## Task objective
Leave out the pictures and print the records below exactly.

Scene edit records:
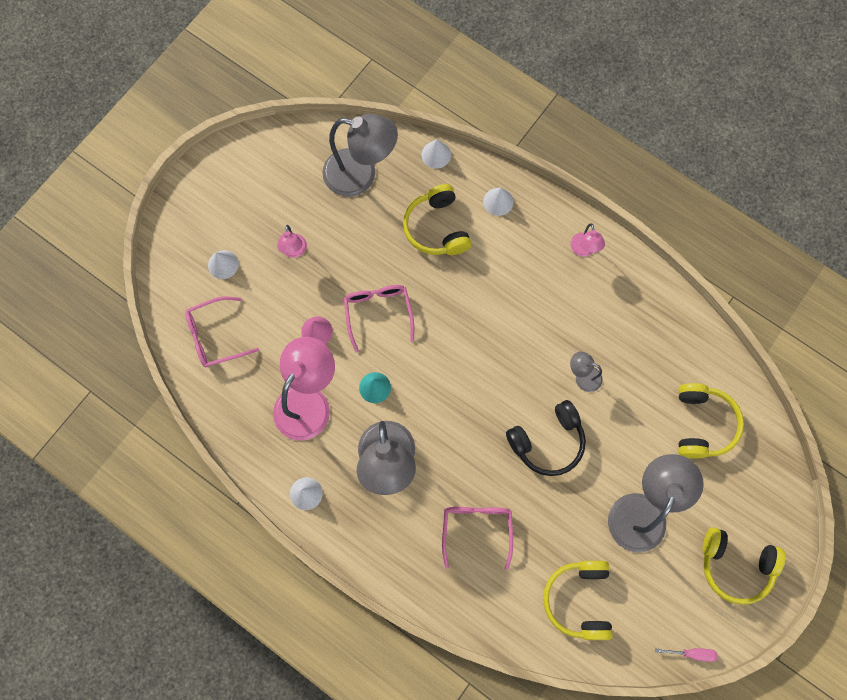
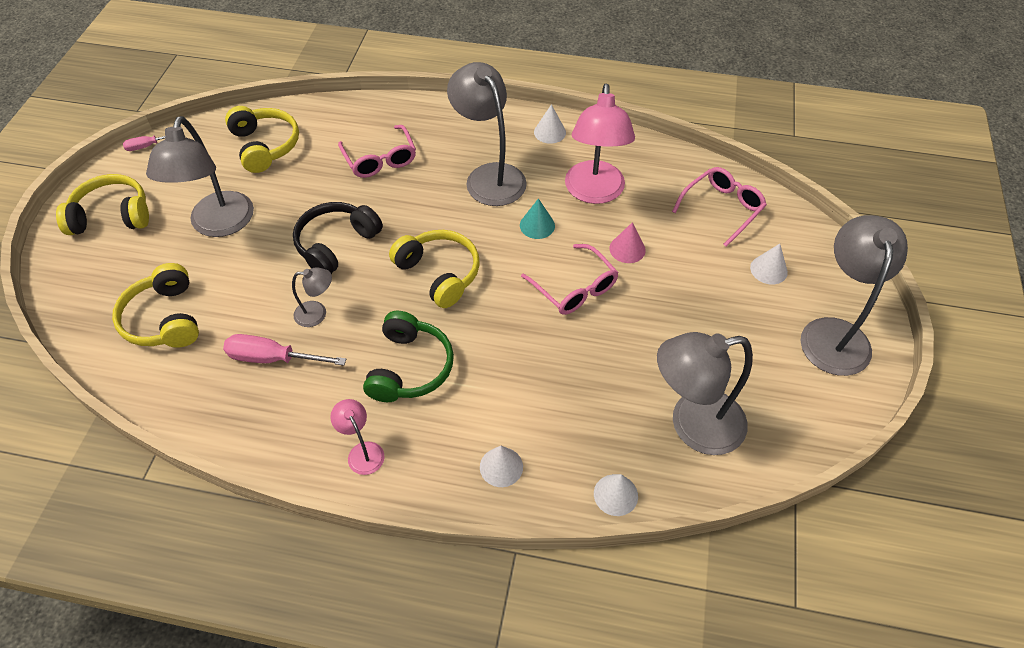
camera: 155 degrees right, 20 degrees down
(218, 195) = (834, 333): none -> grey lamp
(294, 251) = (706, 311): pink lamp -> none
(436, 228) = (561, 401): yellow headphones -> yellow headphones (439, 273)
(529, 299) = (410, 367): none -> green headphones
(626, 350) = (272, 358): none -> pink screwdriver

## Result of this task
camera: 155 degrees right, 20 degrees down
(218, 195) = (834, 333): none -> grey lamp
(294, 251) = (706, 311): pink lamp -> none
(436, 228) = (561, 401): yellow headphones -> yellow headphones (439, 273)
(529, 299) = (410, 367): none -> green headphones
(626, 350) = (272, 358): none -> pink screwdriver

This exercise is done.